What needs to be done:
Extract exactly and only the lines of the data below, starting at the line with "Outline anything matching" and stopping after the final line.

>> START Data section

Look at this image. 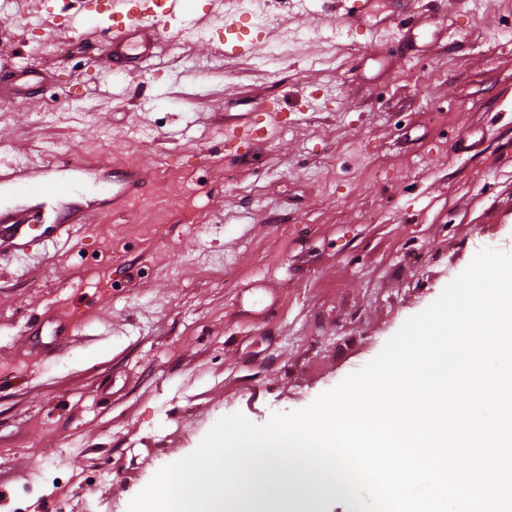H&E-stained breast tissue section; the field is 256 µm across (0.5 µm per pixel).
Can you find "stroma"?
<instances>
[{"label":"stroma","instance_id":"35a3bbf8","mask_svg":"<svg viewBox=\"0 0 512 512\" xmlns=\"http://www.w3.org/2000/svg\"><path fill=\"white\" fill-rule=\"evenodd\" d=\"M190 3L125 74L107 15L0 0V162L72 156L88 192L112 152L148 179L55 239L45 198L0 258V512H128L220 418L306 408L480 249L512 253V0H369L355 33L342 0H271L244 54L234 0ZM64 11L74 32L40 28ZM60 313L41 360L24 328Z\"/></svg>","mask_w":512,"mask_h":512}]
</instances>
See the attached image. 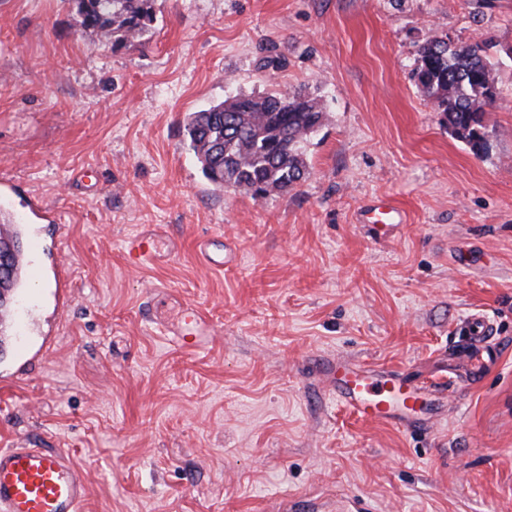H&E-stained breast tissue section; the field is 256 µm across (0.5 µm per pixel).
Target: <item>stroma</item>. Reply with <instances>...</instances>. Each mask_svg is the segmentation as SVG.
Returning <instances> with one entry per match:
<instances>
[{"label":"stroma","mask_w":512,"mask_h":512,"mask_svg":"<svg viewBox=\"0 0 512 512\" xmlns=\"http://www.w3.org/2000/svg\"><path fill=\"white\" fill-rule=\"evenodd\" d=\"M141 43L77 22L76 0H0V209L38 267L0 350V448H64L83 512H512V0H154ZM483 35L500 89L487 149L454 137L414 79L428 39ZM303 90L326 120L293 190L220 189L189 113L240 93ZM100 175L97 191L79 172ZM41 197L57 218L31 217ZM404 213L390 234L369 204ZM157 224L178 251L130 265ZM223 238L235 266L195 246ZM67 266L59 309L50 270ZM215 333L170 332L182 303ZM485 314L497 361L461 368V322ZM50 343L18 377L23 350ZM393 371L439 401L423 426L362 421L319 363Z\"/></svg>","instance_id":"35a3bbf8"}]
</instances>
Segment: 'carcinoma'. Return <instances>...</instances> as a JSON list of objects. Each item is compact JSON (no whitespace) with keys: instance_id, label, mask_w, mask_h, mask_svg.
<instances>
[{"instance_id":"obj_1","label":"carcinoma","mask_w":512,"mask_h":512,"mask_svg":"<svg viewBox=\"0 0 512 512\" xmlns=\"http://www.w3.org/2000/svg\"><path fill=\"white\" fill-rule=\"evenodd\" d=\"M153 0H79L78 24L114 46L139 41L153 21ZM487 39L432 38L419 49L417 87L437 103L452 134L484 149L487 107L497 96ZM321 99L300 91L239 94L190 114L189 146L204 176L266 197L293 189L306 171V144L322 126Z\"/></svg>"}]
</instances>
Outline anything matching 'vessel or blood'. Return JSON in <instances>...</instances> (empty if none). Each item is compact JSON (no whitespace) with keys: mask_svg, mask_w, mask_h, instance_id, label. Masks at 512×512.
Returning <instances> with one entry per match:
<instances>
[{"mask_svg":"<svg viewBox=\"0 0 512 512\" xmlns=\"http://www.w3.org/2000/svg\"><path fill=\"white\" fill-rule=\"evenodd\" d=\"M169 239L161 226L146 225L127 241L133 262L159 261ZM465 325L470 336L466 356L470 380L481 379L491 356L493 323L481 313L469 315ZM214 327L194 307L186 308L175 334L182 345L194 347L199 337L210 336ZM390 375L337 361L327 373L328 389L337 400L359 417L391 424H409L410 419L389 397ZM88 484L81 468L62 448H33L20 443L0 449V512H81Z\"/></svg>","mask_w":512,"mask_h":512,"instance_id":"1","label":"vessel or blood"}]
</instances>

>> END Data section

Exercise response:
Outline anything matching 'vessel or blood'. Return JSON in <instances>...</instances> (empty if none). Each item is compact JSON (no whitespace) with keys: mask_svg, mask_w, mask_h, instance_id, label. Masks at 512×512.
Returning <instances> with one entry per match:
<instances>
[{"mask_svg":"<svg viewBox=\"0 0 512 512\" xmlns=\"http://www.w3.org/2000/svg\"><path fill=\"white\" fill-rule=\"evenodd\" d=\"M169 239L161 226L146 225L127 241L133 262L159 261ZM465 325L470 336L466 356L470 380L481 379L491 356L493 323L481 313L469 315ZM214 327L194 307L186 308L175 334L182 345L194 347L199 337L210 336ZM390 375L337 361L327 373L328 389L337 400L359 417L391 424H409L410 419L389 397ZM88 484L81 468L62 448H33L20 443L0 449V512H81Z\"/></svg>","mask_w":512,"mask_h":512,"instance_id":"1","label":"vessel or blood"}]
</instances>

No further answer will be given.